Task goal: Reproduce each line of the entries that carries "right".

Extracted information:
-*-

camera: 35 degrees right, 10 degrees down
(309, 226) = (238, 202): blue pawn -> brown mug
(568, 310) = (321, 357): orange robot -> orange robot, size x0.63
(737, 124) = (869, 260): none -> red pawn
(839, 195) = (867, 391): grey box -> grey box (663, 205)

-*-

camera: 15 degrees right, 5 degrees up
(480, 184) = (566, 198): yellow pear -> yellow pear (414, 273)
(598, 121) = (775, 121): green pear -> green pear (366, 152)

-*-

Written solution:
camera: 35 degrees right, 10 degrees down
camera: 15 degrees right, 5 degrees up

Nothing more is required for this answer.